======== EXERCISE DATA
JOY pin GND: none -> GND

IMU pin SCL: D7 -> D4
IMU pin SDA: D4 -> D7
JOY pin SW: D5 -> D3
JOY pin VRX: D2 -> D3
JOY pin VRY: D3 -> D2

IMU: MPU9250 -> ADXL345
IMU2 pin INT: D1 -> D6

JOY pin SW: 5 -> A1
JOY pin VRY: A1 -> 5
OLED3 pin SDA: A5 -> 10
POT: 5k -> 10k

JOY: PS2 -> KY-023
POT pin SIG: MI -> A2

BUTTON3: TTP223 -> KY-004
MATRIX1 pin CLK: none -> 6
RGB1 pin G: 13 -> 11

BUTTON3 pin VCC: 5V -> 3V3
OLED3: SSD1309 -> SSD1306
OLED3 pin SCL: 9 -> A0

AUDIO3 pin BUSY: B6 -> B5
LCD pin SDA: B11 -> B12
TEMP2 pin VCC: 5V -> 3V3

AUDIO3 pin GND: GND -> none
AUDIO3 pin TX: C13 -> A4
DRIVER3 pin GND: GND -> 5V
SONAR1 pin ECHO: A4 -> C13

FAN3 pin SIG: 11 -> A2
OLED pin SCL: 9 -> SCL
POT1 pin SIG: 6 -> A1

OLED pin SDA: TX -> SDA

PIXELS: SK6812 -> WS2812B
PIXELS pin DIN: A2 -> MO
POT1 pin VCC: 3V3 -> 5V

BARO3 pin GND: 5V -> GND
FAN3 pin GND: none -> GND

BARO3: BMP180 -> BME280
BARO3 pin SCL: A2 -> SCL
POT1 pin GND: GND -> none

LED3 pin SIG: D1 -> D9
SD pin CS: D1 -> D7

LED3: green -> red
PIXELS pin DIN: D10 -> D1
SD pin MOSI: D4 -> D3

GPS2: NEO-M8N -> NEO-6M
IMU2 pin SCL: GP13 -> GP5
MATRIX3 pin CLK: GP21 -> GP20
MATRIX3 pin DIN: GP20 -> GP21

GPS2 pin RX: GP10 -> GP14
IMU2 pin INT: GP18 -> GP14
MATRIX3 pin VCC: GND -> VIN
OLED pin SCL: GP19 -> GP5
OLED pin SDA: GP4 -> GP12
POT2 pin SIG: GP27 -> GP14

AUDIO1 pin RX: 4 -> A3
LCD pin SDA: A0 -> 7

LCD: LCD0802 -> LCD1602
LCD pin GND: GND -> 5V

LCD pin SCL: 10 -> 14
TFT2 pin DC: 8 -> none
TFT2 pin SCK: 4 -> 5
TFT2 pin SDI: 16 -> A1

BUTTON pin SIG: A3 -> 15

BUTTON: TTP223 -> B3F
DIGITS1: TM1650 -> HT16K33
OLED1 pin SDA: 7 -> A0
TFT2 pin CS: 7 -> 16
================
**PROBLEM DESCRIPTION:**
From the records above, repeat exactly the lines from the one with "OLED3: SSD1309 -> SSD1306" through the one with "FAN3 pin SIG: 11 -> A2", both included.

**RESPONSE TO THIS EXERCISE:**
OLED3: SSD1309 -> SSD1306
OLED3 pin SCL: 9 -> A0

AUDIO3 pin BUSY: B6 -> B5
LCD pin SDA: B11 -> B12
TEMP2 pin VCC: 5V -> 3V3

AUDIO3 pin GND: GND -> none
AUDIO3 pin TX: C13 -> A4
DRIVER3 pin GND: GND -> 5V
SONAR1 pin ECHO: A4 -> C13

FAN3 pin SIG: 11 -> A2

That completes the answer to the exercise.